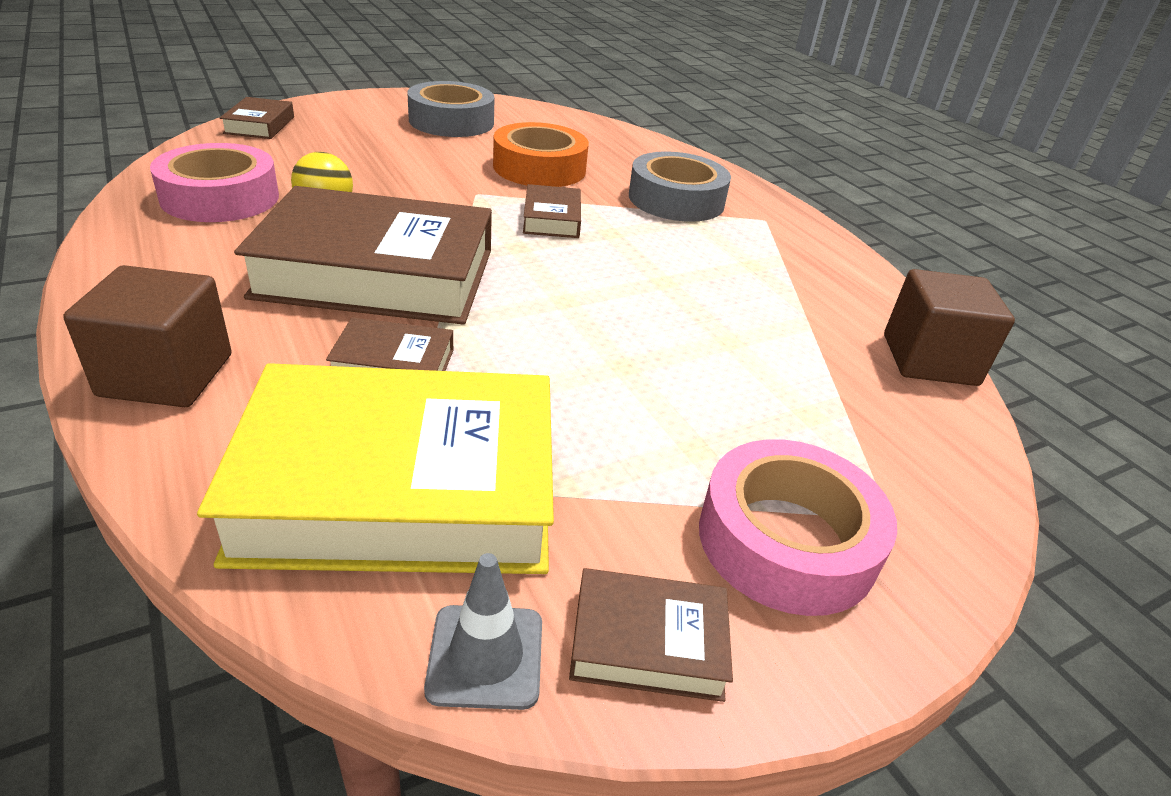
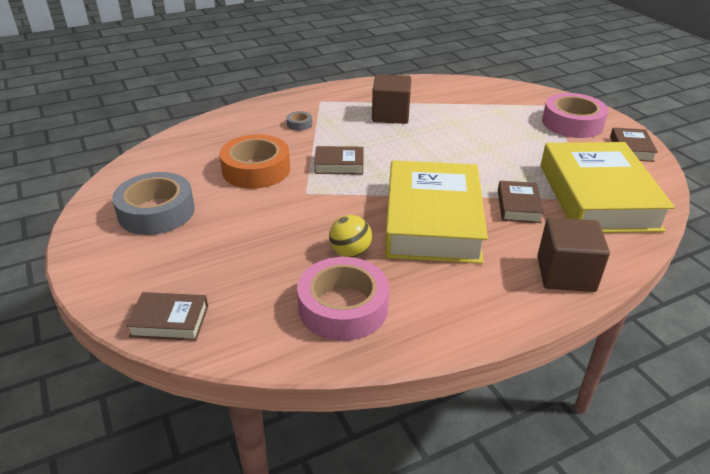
camera: 85 degrees left, 0 degrees up
(377, 273) = (432, 221): brown book -> yellow book
(485, 656) = (657, 175): grey traffic cone -> none
(676, 200) = (299, 124): grey tape -> grey tape, size x0.42
(929, 360) = (447, 82): brown cube -> brown cube (390, 115)

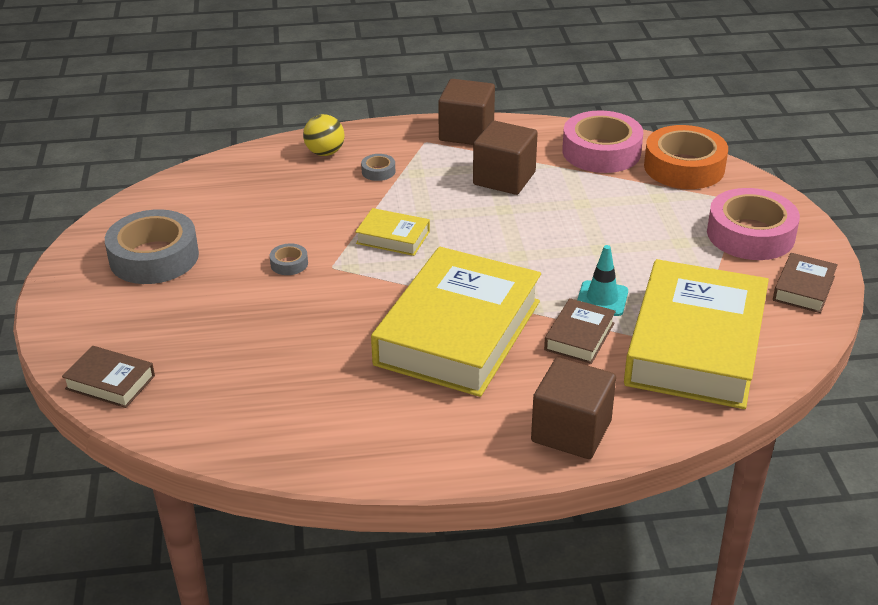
camera: 20 degrees right, 0 degrees up
(256, 169) = (291, 225): orange tape -> orange tape (684, 167)
(271, 196) = (289, 264): none -> grey tape
(339, 165) = (393, 237): brown book -> yellow book
(343, 307) = (291, 409): pink tape -> pink tape (601, 152)
(345, 92) = (466, 132): none -> brown cube
(350, 252) = (337, 350): yellow ball -> yellow ball (325, 152)
(513, 178) = (602, 299): none -> turquoise traffic cone

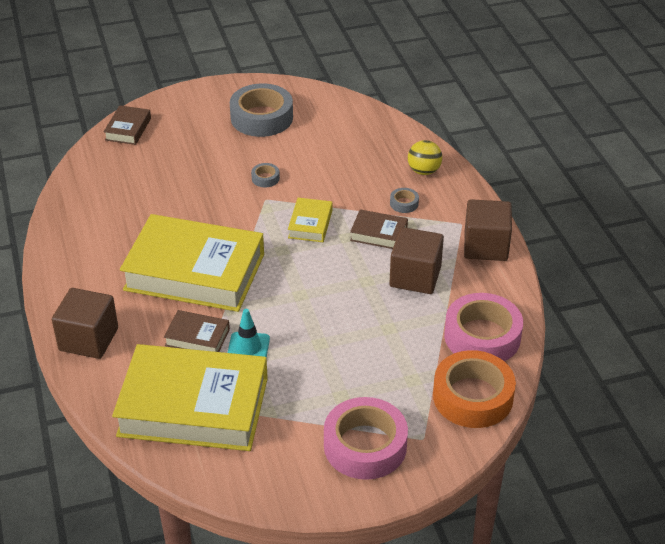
camera: 80 degrees right, 5 degrees up
(803, 288) = (284, 482): brown book -> brown book (378, 234)

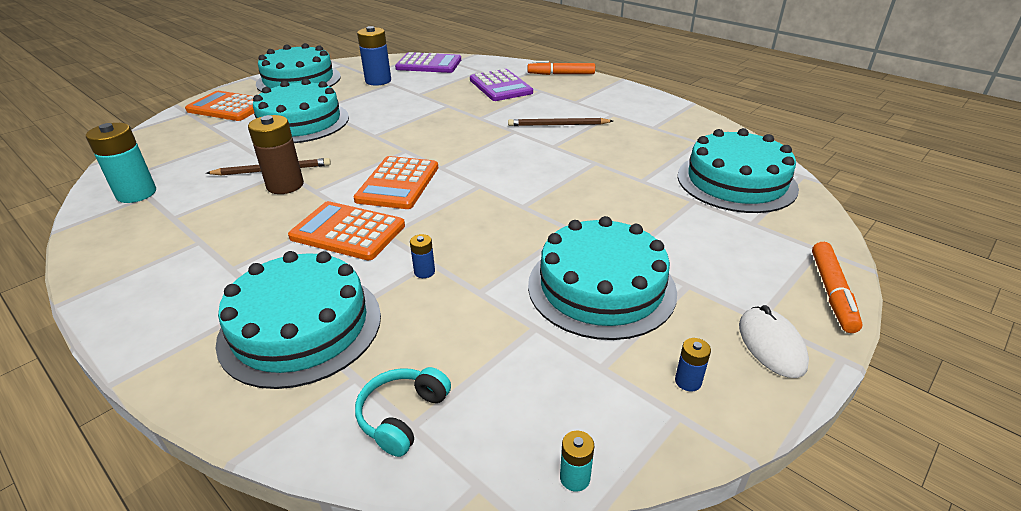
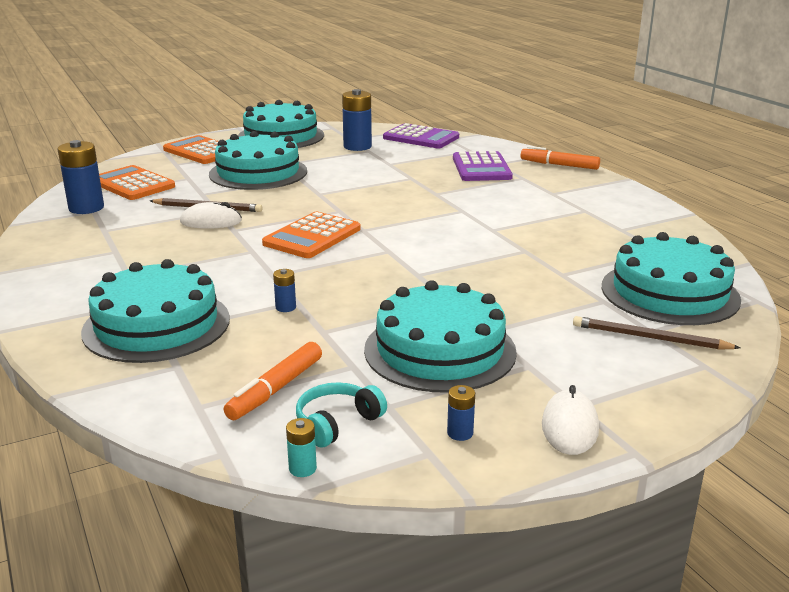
camera: 20 degrees right, 10 degrees down
(136, 193) = (86, 208): turquoise battery -> blue battery
(285, 185) = (211, 221): brown battery -> white mouse
(348, 231) = (241, 266): orange calculator -> orange calculator (133, 184)
(402, 416) = (195, 398): turquoise headphones -> turquoise headphones (337, 423)
(558, 125) = (514, 212): brown pencil -> brown pencil (649, 338)
(832, 292) = (680, 402): orange marker -> orange marker (275, 389)

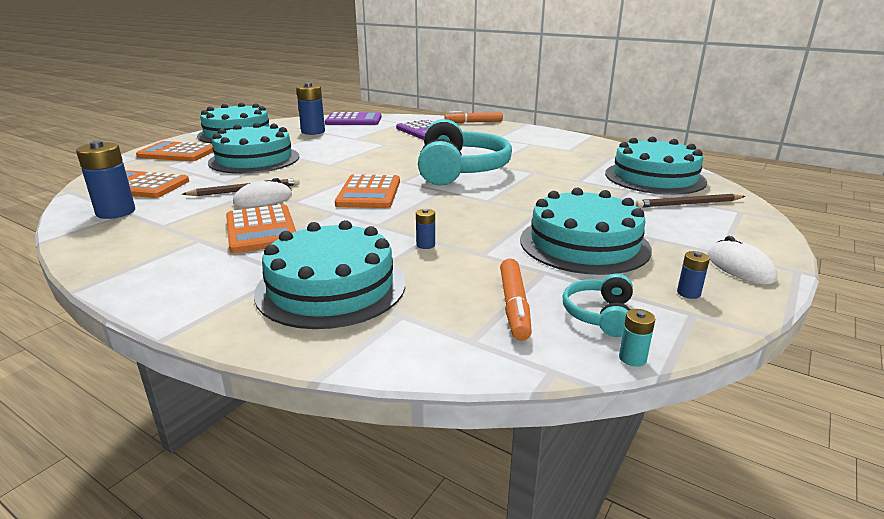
camera: 30 degrees left, 0 degrees up
(171, 254) = (261, 230): none -> orange calculator
(443, 230) = (460, 170): none -> turquoise headphones

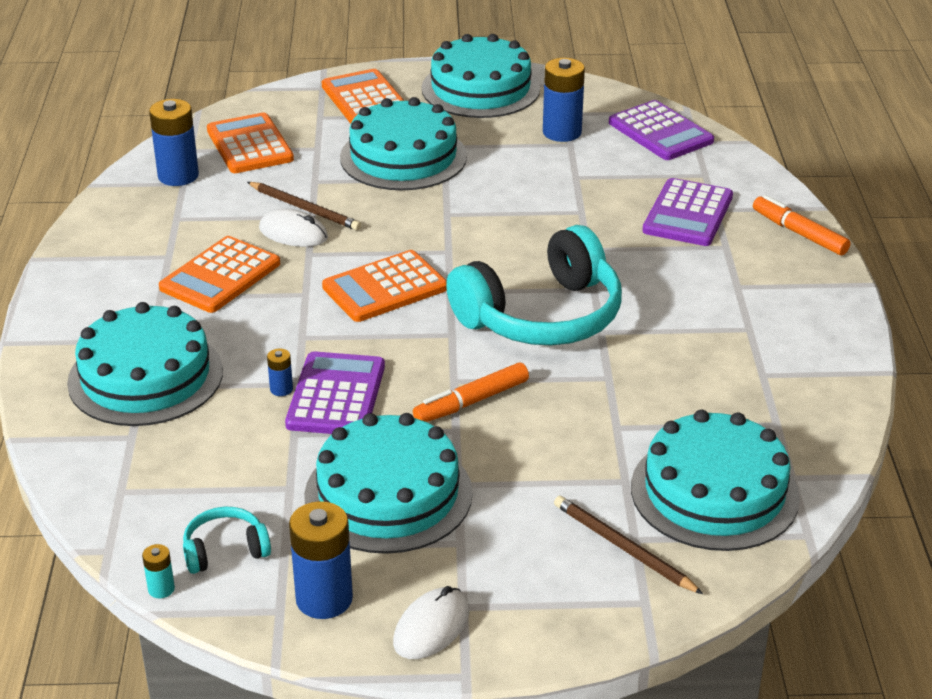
camera: 55 degrees right, 10 degrees up
(458, 231) = (336, 395): none -> purple calculator
(514, 306) = (199, 493): orange marker -> orange marker (471, 402)
(688, 293) = (324, 599): blue battery -> blue battery, size x2.13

--- --- ---

» **WHAT TO DO**: Take every line of the material that contains the word "none", and copy it.

» **RESULT OF THE EXERCISE**:
(485, 656) = (657, 175): grey traffic cone -> none
(271, 196) = (289, 264): none -> grey tape
(345, 92) = (466, 132): none -> brown cube
(513, 178) = (602, 299): none -> turquoise traffic cone
(171, 254) = (261, 230): none -> orange calculator
(443, 230) = (460, 170): none -> turquoise headphones
(458, 231) = (336, 395): none -> purple calculator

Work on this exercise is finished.